-- START Data shown --

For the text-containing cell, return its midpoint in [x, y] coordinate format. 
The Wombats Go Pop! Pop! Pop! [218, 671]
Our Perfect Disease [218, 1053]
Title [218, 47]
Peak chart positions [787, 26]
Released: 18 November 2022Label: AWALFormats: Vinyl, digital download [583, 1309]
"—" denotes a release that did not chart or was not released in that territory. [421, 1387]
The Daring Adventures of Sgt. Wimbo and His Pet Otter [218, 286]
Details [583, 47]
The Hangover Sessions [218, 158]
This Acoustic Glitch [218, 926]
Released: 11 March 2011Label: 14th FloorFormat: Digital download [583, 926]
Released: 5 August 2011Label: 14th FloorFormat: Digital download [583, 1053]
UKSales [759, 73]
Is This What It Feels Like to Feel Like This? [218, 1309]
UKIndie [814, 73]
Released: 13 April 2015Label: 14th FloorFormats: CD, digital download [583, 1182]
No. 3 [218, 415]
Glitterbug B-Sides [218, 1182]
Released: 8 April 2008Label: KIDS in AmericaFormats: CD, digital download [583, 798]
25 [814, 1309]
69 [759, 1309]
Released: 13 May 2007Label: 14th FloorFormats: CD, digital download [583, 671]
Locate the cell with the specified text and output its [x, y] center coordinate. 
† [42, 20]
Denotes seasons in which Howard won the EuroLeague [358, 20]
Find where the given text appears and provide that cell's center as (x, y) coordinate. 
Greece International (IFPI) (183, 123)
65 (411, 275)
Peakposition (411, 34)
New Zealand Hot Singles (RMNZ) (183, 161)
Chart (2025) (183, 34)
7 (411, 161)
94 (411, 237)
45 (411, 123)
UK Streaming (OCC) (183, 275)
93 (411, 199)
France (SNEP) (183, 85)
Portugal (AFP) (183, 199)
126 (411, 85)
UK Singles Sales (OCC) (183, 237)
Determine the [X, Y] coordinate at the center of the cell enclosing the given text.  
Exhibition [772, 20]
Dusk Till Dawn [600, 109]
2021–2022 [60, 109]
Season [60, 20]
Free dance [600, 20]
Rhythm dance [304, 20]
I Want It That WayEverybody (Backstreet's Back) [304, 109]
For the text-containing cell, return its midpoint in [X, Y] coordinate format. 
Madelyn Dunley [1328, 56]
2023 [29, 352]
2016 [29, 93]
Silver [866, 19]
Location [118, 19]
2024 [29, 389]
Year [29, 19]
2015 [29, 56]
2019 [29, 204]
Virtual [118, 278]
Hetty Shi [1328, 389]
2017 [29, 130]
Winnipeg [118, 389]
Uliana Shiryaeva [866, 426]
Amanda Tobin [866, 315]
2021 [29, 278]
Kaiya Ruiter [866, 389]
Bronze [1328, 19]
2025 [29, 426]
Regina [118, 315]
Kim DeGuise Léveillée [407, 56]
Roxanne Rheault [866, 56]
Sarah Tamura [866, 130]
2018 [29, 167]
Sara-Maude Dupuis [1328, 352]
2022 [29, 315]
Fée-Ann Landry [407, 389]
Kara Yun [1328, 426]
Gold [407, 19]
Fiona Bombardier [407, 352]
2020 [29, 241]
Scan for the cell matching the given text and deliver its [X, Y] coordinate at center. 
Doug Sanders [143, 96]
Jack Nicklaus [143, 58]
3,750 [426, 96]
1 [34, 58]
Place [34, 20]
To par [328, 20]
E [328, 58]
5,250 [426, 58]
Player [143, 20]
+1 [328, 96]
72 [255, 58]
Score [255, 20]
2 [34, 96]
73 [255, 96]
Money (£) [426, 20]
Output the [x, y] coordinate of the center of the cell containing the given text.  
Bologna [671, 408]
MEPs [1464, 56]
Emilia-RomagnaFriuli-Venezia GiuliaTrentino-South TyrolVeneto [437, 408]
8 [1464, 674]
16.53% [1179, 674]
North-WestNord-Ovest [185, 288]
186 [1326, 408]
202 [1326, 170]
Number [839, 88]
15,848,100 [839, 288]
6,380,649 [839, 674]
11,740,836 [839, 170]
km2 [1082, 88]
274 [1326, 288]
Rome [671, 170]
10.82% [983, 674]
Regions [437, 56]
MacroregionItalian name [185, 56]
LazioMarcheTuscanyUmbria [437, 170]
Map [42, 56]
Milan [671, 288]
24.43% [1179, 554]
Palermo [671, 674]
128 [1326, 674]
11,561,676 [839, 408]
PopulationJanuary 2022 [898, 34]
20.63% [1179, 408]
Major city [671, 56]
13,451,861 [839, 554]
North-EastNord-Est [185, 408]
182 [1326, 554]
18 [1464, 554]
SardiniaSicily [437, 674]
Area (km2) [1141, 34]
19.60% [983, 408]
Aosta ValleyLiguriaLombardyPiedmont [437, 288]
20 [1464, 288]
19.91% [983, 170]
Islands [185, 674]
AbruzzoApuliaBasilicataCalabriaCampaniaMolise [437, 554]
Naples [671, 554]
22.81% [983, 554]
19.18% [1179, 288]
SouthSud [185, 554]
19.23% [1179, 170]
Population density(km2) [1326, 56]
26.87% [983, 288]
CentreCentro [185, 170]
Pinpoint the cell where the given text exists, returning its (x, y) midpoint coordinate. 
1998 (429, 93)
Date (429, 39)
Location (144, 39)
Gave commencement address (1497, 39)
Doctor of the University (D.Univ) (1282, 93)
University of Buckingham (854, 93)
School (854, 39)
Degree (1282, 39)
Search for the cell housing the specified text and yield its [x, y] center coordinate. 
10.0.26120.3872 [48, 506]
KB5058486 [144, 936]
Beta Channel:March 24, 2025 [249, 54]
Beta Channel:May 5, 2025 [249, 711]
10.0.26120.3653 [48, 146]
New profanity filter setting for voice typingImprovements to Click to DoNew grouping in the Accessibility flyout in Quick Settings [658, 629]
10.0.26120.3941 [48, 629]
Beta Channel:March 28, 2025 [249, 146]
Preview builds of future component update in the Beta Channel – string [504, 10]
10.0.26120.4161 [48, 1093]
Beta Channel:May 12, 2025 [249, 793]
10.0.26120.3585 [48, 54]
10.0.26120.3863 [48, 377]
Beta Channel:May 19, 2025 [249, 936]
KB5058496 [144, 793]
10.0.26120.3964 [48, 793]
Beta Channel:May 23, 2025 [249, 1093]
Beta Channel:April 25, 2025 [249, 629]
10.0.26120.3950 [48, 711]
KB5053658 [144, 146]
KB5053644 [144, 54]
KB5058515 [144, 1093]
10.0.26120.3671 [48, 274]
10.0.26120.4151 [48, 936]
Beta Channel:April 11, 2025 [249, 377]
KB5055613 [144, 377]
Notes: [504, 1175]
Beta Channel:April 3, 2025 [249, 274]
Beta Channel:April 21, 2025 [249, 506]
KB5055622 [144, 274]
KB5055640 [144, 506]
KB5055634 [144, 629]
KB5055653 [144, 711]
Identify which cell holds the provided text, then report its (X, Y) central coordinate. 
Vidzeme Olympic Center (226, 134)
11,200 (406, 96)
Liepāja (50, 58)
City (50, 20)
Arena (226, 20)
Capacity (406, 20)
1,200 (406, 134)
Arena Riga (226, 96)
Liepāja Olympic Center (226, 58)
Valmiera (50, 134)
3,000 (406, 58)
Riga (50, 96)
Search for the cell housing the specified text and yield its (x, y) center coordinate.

-- END Data shown --

:: Set task ::
Output the data from its first line through the line containing "No. 3 [218, 415]", both included, copying each line verbatim.

:: Answer to this exercise ::
For the text-containing cell, return its midpoint in [x, y] coordinate format. 
The Wombats Go Pop! Pop! Pop! [218, 671]
Our Perfect Disease [218, 1053]
Title [218, 47]
Peak chart positions [787, 26]
Released: 18 November 2022Label: AWALFormats: Vinyl, digital download [583, 1309]
"—" denotes a release that did not chart or was not released in that territory. [421, 1387]
The Daring Adventures of Sgt. Wimbo and His Pet Otter [218, 286]
Details [583, 47]
The Hangover Sessions [218, 158]
This Acoustic Glitch [218, 926]
Released: 11 March 2011Label: 14th FloorFormat: Digital download [583, 926]
Released: 5 August 2011Label: 14th FloorFormat: Digital download [583, 1053]
UKSales [759, 73]
Is This What It Feels Like to Feel Like This? [218, 1309]
UKIndie [814, 73]
Released: 13 April 2015Label: 14th FloorFormats: CD, digital download [583, 1182]
No. 3 [218, 415]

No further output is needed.